Task requirements - Word for word, restate every line from the one with "(559, 181) = (408, 481): yellow" through the end of the records below, both included, and add nothing.

Data supplied -
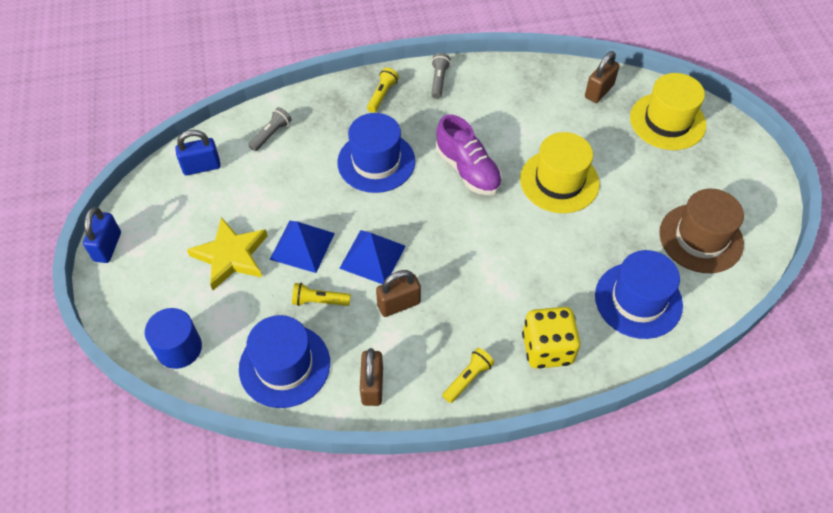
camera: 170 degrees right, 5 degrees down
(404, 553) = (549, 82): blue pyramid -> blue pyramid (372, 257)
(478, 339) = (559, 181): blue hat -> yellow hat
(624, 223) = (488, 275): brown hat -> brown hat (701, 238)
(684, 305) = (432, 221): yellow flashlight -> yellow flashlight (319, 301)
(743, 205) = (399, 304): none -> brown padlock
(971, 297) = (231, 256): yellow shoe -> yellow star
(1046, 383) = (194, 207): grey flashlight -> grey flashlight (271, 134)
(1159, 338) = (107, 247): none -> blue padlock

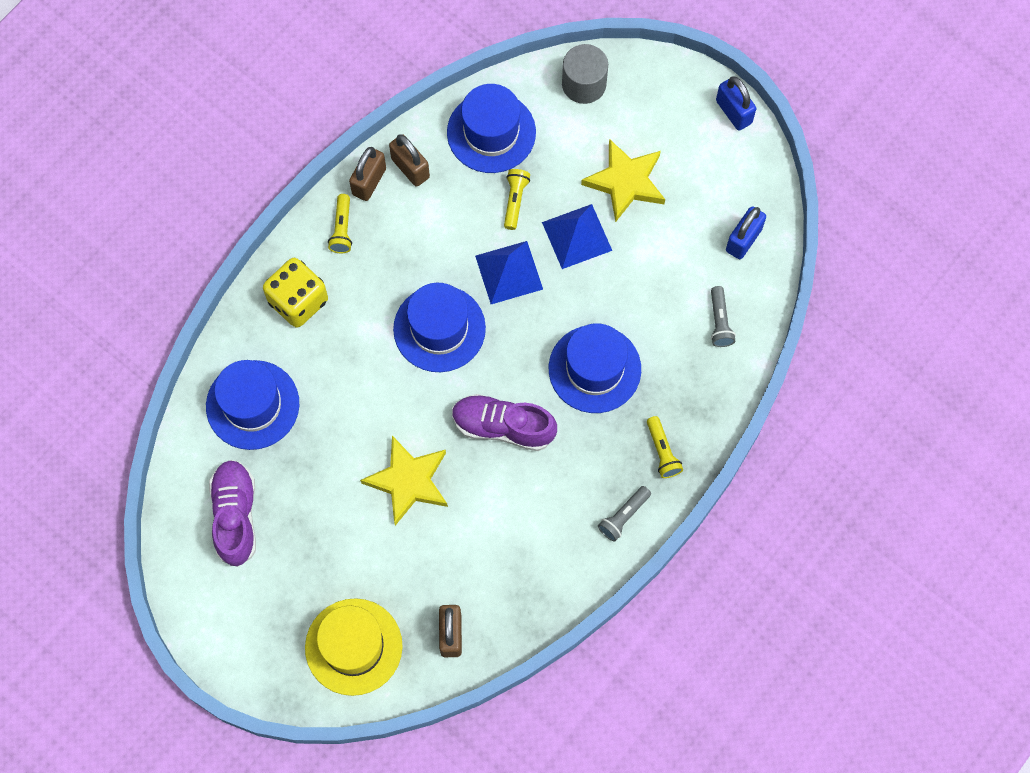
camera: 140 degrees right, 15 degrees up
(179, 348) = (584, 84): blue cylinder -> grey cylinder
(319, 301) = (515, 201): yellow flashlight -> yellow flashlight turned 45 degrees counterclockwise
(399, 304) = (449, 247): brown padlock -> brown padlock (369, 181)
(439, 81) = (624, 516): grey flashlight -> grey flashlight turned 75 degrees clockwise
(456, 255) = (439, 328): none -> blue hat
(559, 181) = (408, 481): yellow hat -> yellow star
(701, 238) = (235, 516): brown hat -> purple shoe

Task output -
(559, 181) = (408, 481): yellow hat -> yellow star
(701, 238) = (235, 516): brown hat -> purple shoe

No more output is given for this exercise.